> **Dataset extract**
★ ★ ★ ★ ★

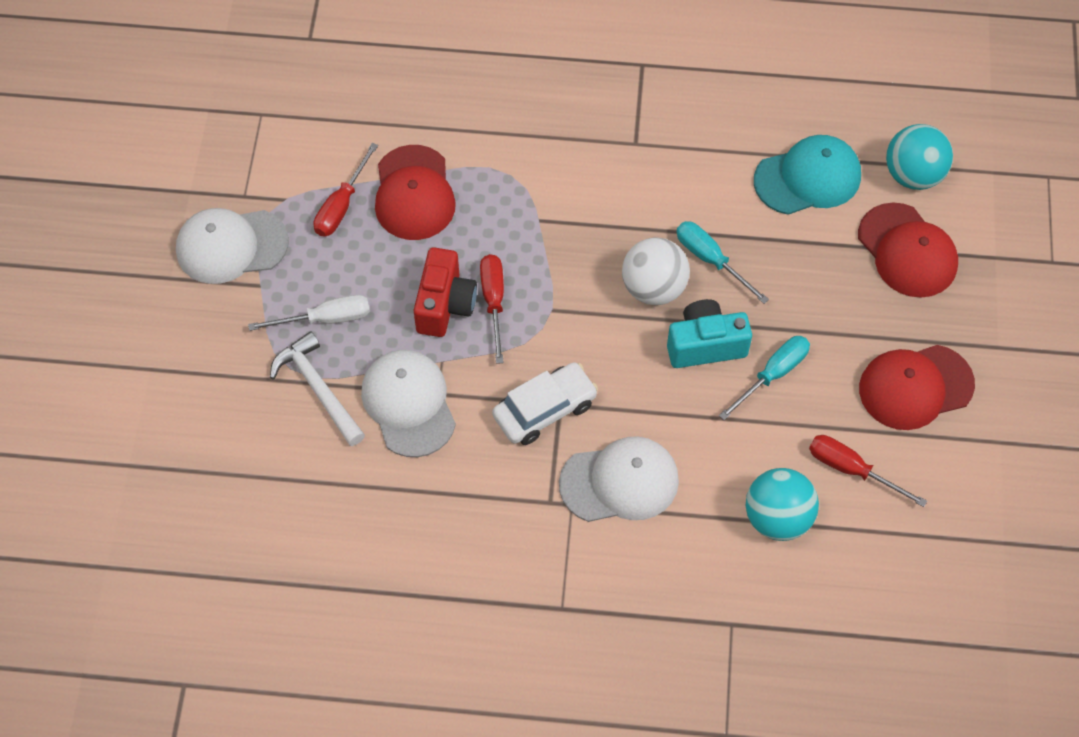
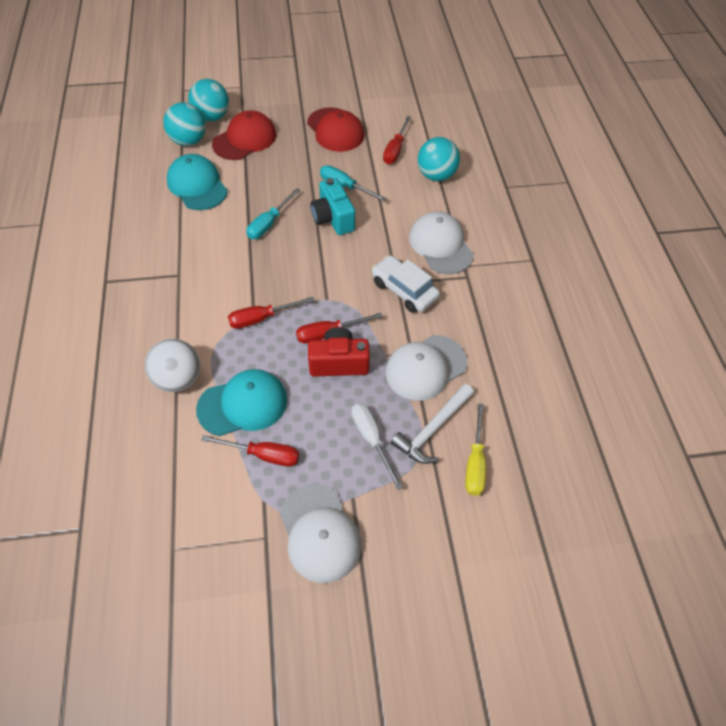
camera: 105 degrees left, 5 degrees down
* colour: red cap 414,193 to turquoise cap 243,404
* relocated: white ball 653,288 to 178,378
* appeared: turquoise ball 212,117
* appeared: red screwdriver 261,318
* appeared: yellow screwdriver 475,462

★ ★ ★ ★ ★

> **Exercise instructions**
The whole listing should be transcribed exactly, though its pictures must be left out.

> **Result of this task**
camera: 105 degrees left, 5 degrees down
* colour: red cap 414,193 to turquoise cap 243,404
* relocated: white ball 653,288 to 178,378
* appeared: turquoise ball 212,117
* appeared: red screwdriver 261,318
* appeared: yellow screwdriver 475,462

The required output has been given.